=== Section Start ===
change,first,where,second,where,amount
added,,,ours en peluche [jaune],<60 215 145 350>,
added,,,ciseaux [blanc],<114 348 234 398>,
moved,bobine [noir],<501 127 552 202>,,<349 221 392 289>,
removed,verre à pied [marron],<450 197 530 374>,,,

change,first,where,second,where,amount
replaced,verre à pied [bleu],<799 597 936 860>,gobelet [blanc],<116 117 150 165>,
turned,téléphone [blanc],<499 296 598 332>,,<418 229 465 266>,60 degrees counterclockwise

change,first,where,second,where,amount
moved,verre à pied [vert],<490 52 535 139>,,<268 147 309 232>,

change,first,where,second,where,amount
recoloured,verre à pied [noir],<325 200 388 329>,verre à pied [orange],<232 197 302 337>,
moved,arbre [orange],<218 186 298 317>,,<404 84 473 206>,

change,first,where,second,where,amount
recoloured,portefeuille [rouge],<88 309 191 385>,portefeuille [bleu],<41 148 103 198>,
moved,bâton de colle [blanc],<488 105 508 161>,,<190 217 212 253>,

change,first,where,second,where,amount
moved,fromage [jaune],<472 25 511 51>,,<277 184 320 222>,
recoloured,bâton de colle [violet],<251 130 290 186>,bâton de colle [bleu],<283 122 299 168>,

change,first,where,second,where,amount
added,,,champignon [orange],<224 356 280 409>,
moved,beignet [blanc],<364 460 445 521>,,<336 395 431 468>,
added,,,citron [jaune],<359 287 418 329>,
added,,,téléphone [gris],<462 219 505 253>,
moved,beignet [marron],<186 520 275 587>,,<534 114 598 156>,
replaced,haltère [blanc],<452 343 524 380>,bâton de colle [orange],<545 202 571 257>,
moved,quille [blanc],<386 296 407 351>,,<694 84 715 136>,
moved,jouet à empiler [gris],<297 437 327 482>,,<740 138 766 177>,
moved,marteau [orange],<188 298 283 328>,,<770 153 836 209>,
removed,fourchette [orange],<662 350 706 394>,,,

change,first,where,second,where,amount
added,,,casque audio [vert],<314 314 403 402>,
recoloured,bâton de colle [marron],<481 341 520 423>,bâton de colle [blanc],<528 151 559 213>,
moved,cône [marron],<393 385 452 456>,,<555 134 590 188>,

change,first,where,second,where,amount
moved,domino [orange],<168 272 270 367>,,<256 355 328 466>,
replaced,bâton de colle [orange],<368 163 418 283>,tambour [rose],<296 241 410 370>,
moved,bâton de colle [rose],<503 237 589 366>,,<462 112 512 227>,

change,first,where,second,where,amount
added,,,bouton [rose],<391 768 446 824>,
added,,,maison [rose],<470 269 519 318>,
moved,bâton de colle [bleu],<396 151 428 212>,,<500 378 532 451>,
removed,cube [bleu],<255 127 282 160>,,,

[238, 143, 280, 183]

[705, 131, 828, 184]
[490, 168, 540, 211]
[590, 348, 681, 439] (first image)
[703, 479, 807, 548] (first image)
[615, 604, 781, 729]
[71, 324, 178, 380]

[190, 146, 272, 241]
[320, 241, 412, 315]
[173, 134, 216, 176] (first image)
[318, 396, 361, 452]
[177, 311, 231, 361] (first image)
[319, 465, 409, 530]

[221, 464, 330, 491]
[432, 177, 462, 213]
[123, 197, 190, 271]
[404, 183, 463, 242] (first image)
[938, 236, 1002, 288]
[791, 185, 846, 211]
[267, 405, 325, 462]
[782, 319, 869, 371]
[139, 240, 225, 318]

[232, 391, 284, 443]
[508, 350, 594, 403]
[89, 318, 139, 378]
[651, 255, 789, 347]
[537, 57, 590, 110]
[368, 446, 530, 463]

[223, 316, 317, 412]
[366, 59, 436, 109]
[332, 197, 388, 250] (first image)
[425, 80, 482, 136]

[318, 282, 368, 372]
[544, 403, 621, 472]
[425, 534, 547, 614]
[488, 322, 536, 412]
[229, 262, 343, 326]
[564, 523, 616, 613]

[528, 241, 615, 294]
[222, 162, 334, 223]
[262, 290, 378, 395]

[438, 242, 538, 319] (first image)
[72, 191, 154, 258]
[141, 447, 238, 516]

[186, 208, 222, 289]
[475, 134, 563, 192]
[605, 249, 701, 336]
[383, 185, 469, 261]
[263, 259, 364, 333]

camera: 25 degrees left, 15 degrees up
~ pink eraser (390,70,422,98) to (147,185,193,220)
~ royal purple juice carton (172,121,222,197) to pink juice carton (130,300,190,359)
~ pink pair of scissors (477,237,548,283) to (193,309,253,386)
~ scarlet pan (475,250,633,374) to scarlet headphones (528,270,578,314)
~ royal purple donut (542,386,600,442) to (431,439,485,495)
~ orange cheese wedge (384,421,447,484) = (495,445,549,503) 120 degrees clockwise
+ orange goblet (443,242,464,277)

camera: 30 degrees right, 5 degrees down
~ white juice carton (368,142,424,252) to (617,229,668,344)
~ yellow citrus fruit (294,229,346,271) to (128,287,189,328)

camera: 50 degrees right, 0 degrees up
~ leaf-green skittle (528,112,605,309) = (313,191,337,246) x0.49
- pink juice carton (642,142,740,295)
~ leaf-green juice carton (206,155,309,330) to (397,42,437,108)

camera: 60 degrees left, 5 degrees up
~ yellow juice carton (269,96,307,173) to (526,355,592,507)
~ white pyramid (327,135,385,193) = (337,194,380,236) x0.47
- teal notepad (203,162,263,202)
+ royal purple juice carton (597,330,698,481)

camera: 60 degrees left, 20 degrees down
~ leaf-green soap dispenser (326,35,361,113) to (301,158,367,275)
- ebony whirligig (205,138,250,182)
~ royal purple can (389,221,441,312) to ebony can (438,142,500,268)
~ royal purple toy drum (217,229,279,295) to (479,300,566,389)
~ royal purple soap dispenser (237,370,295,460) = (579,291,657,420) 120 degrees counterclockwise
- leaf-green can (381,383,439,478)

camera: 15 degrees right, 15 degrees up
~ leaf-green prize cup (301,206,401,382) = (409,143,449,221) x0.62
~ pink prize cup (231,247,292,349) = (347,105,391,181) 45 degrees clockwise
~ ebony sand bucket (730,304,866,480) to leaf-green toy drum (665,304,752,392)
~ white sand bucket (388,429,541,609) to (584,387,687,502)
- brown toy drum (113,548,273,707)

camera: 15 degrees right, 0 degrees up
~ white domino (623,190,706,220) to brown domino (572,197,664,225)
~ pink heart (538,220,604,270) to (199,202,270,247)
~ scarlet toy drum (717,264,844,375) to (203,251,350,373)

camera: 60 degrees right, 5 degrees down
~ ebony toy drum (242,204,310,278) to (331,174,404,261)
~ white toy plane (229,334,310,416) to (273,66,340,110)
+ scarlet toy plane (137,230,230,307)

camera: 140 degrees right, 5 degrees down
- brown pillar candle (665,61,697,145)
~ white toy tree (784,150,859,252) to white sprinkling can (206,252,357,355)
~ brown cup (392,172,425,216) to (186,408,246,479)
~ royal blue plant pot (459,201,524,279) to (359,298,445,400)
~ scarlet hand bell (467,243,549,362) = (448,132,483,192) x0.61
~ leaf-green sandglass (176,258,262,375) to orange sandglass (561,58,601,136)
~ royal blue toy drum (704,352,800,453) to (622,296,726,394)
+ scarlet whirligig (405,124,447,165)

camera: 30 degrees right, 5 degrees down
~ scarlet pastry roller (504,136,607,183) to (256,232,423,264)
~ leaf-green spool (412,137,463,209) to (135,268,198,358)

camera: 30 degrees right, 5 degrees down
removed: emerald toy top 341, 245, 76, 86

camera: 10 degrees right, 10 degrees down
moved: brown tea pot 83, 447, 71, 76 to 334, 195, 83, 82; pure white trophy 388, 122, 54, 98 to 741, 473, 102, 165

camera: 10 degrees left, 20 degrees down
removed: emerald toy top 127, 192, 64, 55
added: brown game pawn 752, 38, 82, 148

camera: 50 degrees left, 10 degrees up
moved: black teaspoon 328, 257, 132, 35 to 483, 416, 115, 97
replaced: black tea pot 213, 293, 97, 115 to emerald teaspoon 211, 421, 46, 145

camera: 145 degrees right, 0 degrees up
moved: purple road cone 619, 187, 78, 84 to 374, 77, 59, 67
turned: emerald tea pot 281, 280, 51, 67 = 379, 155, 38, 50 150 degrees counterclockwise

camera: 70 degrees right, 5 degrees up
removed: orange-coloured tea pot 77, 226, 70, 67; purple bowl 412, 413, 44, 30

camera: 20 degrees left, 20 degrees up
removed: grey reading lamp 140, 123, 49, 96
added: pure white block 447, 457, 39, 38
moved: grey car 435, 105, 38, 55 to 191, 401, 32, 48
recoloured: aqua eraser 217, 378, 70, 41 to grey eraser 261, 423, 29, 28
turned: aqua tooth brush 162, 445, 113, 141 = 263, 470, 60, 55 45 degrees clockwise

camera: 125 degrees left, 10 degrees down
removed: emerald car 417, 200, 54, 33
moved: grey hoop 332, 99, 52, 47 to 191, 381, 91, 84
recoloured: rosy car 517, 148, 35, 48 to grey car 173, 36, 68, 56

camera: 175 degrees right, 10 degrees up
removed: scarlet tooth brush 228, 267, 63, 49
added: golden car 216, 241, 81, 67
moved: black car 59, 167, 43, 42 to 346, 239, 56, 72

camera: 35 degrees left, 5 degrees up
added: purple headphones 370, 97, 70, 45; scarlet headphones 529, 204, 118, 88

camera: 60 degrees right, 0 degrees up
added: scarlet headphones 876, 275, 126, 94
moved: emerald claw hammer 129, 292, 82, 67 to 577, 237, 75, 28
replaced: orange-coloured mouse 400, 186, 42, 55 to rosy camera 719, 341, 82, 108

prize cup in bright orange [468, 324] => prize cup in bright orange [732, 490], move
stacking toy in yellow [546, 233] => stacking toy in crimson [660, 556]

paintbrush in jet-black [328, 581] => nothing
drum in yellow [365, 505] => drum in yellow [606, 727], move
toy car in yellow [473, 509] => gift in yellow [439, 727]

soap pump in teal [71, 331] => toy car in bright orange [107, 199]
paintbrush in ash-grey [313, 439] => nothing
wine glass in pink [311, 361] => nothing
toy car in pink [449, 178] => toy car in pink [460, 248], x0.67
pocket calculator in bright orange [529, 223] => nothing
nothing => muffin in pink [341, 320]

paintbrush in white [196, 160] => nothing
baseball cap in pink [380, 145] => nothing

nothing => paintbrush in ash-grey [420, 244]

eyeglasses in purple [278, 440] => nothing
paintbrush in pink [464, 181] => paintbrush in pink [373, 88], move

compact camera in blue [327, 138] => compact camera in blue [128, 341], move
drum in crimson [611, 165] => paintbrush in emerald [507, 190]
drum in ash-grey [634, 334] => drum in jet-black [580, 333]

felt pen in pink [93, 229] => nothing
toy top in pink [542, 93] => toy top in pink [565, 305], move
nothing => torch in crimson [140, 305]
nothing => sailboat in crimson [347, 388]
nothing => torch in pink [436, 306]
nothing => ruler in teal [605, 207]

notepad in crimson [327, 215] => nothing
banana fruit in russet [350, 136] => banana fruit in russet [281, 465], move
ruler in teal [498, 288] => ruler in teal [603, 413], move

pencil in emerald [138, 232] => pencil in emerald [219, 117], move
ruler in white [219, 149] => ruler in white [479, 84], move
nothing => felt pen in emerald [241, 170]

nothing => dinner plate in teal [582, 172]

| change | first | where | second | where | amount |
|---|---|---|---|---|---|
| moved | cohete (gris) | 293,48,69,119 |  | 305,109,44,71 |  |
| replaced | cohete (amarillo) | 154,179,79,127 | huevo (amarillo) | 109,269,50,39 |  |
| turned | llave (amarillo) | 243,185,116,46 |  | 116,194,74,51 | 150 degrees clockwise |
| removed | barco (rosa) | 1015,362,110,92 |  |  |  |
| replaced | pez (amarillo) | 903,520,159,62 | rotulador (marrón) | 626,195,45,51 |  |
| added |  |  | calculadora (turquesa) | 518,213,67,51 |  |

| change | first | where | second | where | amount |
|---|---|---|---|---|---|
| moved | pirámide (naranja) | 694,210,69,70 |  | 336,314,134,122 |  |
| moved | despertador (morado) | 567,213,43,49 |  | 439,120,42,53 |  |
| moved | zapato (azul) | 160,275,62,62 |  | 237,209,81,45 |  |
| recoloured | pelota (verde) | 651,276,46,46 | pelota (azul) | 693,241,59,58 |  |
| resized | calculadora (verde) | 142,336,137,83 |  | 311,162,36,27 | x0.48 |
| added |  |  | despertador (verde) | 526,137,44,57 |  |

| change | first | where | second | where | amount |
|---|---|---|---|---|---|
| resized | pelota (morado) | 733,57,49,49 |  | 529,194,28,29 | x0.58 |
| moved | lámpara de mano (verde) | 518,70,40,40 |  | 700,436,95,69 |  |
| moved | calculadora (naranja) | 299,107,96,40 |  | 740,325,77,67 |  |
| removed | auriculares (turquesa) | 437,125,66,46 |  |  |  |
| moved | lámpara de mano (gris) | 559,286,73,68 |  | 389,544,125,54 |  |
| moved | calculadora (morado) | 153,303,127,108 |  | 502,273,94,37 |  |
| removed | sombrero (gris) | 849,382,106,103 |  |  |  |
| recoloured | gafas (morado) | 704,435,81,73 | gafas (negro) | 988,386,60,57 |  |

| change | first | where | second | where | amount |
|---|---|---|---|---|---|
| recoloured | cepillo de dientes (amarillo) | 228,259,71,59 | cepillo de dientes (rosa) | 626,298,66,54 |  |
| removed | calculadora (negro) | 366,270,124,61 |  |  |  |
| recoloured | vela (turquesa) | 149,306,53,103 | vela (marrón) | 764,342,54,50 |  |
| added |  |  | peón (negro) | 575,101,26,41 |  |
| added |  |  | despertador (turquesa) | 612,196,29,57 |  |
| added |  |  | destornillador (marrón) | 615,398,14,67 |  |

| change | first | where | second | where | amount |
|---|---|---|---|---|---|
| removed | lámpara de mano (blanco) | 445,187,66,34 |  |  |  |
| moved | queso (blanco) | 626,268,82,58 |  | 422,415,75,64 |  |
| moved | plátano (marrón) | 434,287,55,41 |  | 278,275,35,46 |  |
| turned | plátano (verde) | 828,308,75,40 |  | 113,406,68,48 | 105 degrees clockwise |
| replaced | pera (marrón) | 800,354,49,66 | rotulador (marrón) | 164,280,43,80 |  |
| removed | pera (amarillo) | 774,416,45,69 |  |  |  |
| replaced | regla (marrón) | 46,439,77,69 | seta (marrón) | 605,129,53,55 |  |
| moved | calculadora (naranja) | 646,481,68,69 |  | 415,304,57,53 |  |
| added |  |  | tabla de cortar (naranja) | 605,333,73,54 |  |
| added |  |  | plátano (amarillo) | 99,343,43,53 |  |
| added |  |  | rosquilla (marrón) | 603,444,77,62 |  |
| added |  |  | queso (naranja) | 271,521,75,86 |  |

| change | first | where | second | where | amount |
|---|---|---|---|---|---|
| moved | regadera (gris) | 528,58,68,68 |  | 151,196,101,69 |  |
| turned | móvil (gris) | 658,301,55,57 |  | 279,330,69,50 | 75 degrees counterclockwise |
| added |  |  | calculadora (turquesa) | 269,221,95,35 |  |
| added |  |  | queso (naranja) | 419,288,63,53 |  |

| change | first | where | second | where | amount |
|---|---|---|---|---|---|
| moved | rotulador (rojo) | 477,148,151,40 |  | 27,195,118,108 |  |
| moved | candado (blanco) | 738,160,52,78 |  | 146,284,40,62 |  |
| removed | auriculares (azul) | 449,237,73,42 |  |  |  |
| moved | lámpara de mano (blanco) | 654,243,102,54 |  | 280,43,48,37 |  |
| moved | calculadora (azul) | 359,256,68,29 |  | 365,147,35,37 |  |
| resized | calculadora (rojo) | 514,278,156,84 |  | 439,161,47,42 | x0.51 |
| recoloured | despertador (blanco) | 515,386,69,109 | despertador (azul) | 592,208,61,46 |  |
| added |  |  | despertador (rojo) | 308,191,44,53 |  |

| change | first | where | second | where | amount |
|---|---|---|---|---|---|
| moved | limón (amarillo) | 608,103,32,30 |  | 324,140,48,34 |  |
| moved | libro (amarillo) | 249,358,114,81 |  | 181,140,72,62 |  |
=== Section End ===
In your answer, include only the lines above starting at the line that holds "(542,386,600,442) to (431,439,485,495)" and ending at the line that holds "120 degrees clockwise", copied exactly.

## SOLUTION FOR THIS PROBLEM
~ royal purple donut (542,386,600,442) to (431,439,485,495)
~ orange cheese wedge (384,421,447,484) = (495,445,549,503) 120 degrees clockwise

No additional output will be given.